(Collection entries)
==*==

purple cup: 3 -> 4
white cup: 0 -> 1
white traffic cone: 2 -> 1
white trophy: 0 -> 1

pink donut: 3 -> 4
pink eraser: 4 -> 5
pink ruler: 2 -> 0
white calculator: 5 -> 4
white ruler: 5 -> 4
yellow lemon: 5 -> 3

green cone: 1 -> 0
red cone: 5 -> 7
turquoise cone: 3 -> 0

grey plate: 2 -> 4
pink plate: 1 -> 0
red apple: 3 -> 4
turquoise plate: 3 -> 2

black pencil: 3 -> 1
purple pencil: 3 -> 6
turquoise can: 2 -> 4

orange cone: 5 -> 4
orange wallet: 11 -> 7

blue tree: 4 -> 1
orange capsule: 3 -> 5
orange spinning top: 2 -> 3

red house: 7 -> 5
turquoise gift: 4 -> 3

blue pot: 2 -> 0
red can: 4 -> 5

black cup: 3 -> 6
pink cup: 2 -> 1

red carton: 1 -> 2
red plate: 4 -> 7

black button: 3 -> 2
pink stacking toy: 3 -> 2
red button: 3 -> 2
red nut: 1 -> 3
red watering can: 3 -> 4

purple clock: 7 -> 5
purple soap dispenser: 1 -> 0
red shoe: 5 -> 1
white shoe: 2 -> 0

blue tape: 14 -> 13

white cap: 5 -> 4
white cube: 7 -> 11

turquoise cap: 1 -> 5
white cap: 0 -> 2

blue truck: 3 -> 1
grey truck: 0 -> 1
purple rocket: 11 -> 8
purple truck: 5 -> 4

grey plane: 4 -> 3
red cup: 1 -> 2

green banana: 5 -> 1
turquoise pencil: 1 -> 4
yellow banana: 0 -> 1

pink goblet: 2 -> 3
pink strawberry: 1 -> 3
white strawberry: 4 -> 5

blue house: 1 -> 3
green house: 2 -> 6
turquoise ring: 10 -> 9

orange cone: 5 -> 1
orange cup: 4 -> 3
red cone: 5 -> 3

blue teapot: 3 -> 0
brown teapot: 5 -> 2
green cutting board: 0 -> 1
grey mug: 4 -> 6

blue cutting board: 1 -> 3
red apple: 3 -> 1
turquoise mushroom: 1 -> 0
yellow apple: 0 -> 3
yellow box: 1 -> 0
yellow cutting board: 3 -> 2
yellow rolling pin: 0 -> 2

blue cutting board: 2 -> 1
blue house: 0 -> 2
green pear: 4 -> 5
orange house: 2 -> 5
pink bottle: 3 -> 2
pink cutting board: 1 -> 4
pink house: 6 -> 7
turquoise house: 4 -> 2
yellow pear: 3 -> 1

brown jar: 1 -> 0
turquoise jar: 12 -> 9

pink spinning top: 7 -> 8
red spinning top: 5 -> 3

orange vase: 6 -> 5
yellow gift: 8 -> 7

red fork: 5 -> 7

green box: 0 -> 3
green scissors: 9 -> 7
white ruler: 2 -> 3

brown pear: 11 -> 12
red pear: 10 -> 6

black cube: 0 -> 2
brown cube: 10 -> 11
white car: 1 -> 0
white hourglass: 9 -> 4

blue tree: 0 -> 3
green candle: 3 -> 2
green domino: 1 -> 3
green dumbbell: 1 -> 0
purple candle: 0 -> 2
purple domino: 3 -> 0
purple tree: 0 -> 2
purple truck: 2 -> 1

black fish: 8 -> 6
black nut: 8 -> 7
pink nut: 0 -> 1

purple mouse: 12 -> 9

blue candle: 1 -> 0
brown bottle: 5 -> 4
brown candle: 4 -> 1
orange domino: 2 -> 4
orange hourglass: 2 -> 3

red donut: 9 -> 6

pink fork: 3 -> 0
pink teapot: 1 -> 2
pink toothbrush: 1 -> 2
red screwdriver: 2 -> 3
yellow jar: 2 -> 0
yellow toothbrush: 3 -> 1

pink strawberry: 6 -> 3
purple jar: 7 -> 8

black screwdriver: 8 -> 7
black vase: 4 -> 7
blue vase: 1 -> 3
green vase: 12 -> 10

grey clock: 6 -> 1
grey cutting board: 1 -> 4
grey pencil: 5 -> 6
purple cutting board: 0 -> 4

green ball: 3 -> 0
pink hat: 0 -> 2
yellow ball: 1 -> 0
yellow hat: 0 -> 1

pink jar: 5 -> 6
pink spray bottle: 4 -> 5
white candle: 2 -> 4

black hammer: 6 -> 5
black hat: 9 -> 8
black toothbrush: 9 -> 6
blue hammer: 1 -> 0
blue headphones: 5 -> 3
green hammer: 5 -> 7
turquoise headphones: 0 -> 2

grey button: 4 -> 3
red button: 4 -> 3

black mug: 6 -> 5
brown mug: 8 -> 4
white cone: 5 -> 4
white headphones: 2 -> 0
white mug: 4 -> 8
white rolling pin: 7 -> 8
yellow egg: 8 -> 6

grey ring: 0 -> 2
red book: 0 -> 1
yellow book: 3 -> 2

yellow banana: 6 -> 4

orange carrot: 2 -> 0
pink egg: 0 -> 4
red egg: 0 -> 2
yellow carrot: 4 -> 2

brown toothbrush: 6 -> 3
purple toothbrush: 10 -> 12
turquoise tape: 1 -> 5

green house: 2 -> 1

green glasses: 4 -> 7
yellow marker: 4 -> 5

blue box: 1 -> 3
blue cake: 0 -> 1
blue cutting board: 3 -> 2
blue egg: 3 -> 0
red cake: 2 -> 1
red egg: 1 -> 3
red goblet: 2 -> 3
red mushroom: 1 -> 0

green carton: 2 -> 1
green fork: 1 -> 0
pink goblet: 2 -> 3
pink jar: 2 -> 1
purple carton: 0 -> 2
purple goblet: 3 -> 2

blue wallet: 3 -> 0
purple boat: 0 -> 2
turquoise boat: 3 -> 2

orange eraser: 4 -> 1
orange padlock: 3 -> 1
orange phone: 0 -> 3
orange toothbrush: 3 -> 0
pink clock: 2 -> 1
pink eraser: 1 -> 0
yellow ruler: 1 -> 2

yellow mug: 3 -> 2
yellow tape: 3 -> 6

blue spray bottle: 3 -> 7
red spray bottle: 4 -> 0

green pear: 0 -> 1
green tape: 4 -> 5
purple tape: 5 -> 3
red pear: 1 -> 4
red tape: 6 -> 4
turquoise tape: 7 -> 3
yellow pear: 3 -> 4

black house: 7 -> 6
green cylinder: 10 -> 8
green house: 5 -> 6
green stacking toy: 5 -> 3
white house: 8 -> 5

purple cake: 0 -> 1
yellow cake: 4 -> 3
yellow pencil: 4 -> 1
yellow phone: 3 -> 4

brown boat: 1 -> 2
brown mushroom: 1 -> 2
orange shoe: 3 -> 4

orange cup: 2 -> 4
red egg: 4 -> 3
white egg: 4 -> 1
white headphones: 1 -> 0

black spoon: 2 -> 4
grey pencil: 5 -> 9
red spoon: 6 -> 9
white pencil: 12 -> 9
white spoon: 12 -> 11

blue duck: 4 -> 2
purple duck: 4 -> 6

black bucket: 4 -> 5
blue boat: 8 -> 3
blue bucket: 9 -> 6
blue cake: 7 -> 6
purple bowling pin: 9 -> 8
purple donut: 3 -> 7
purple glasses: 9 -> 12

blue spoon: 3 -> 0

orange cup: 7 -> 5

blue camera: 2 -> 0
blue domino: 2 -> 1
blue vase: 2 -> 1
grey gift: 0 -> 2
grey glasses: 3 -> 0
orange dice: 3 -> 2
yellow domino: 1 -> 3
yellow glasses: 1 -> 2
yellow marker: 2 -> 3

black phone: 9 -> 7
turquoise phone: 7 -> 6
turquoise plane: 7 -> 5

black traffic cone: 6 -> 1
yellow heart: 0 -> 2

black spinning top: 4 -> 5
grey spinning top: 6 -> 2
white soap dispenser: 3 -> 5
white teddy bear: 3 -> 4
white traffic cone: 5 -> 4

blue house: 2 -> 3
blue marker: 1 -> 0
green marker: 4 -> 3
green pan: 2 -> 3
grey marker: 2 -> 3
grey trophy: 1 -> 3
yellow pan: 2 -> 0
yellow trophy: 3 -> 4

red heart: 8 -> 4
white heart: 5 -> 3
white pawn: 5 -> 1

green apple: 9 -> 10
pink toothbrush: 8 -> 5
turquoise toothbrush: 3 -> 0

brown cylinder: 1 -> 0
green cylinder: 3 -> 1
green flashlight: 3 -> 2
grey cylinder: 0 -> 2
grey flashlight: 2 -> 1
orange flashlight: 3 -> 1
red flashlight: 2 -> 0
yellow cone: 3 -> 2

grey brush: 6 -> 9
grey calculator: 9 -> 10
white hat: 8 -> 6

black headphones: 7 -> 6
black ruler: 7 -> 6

==*==

:: TASK GOAL ::
Count up the lines of the data that include "banana". Reply with a number only.

:: SOLUTION FOR THIS EXERCISE ::
3